======== Input for this task ========
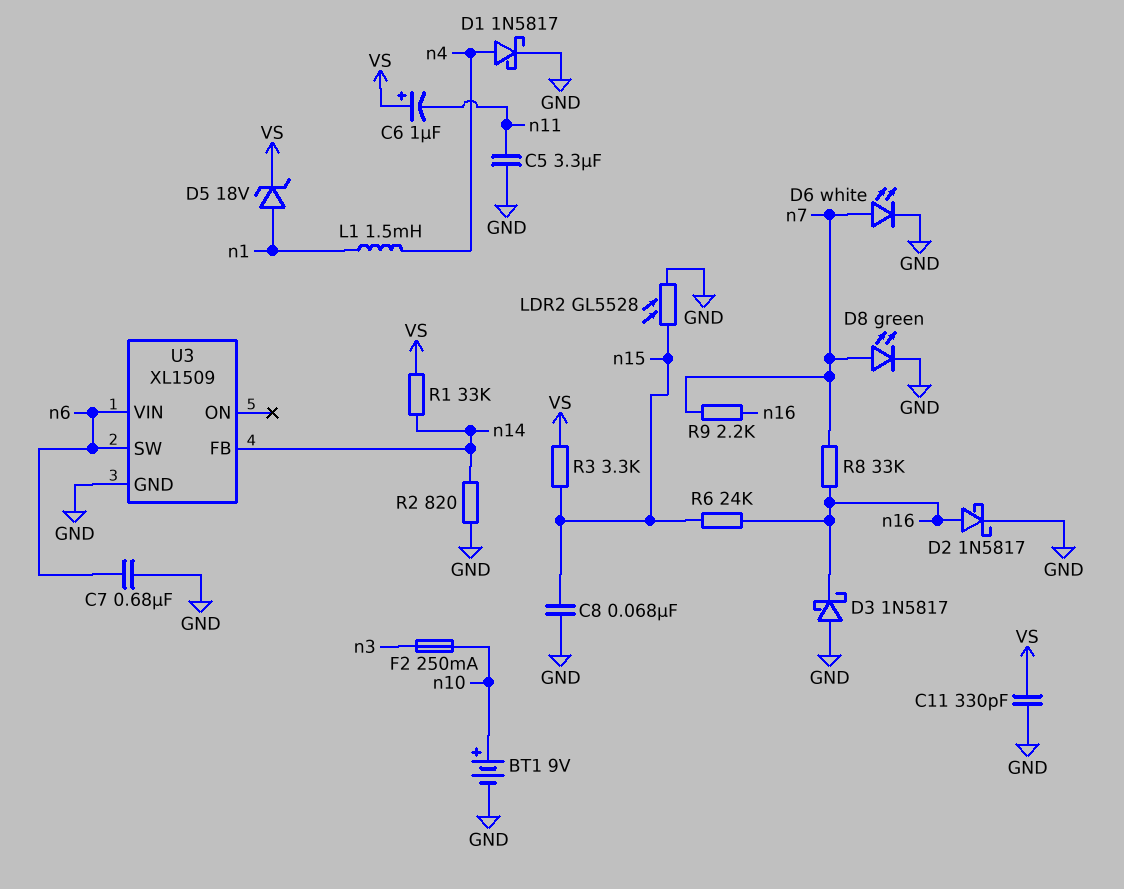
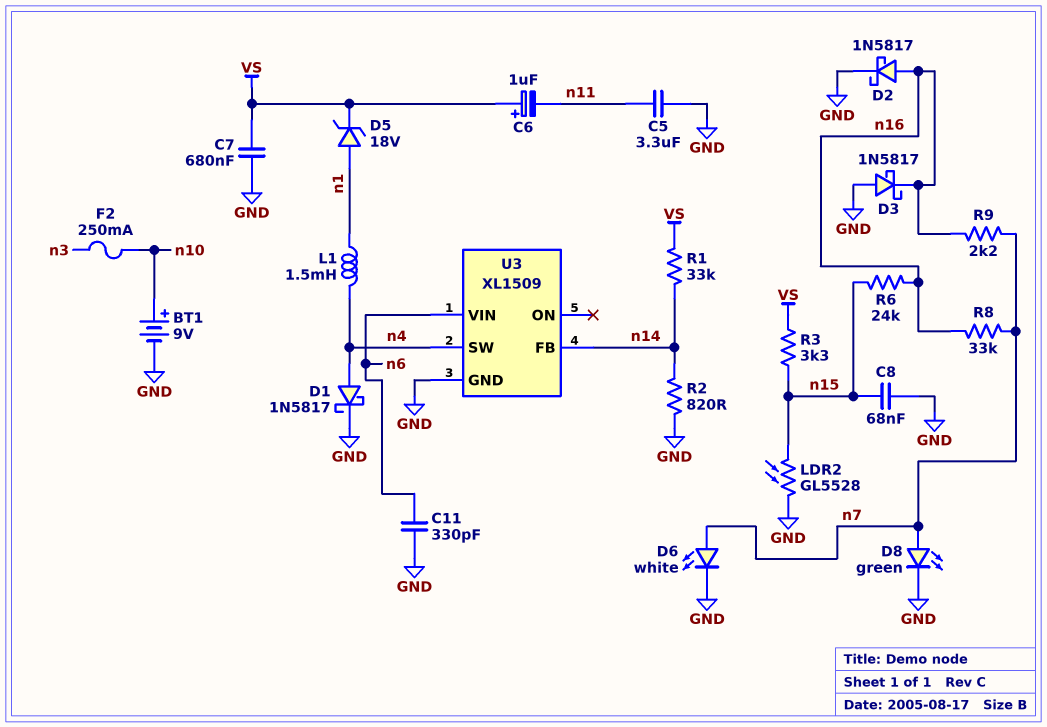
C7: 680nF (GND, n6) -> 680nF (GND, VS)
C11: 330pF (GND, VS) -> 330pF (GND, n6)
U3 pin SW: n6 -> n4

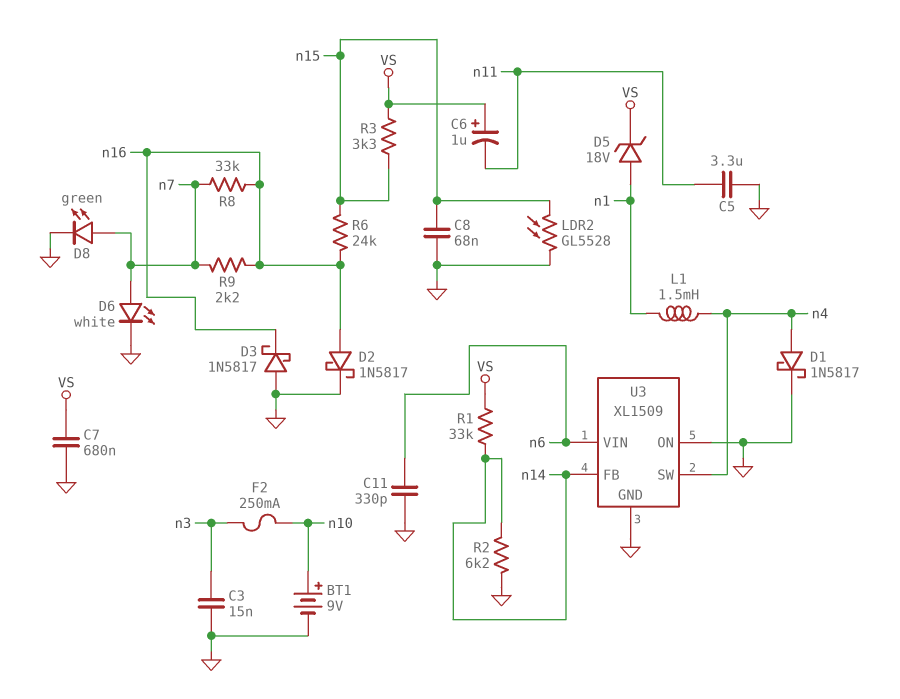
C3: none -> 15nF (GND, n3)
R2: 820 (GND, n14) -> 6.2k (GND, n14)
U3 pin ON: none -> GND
========
Exercise aim
What is needed is every record above printed exactly, with no pictures.

Answer
C7: 680nF (GND, n6) -> 680nF (GND, VS)
C11: 330pF (GND, VS) -> 330pF (GND, n6)
U3 pin SW: n6 -> n4

C3: none -> 15nF (GND, n3)
R2: 820 (GND, n14) -> 6.2k (GND, n14)
U3 pin ON: none -> GND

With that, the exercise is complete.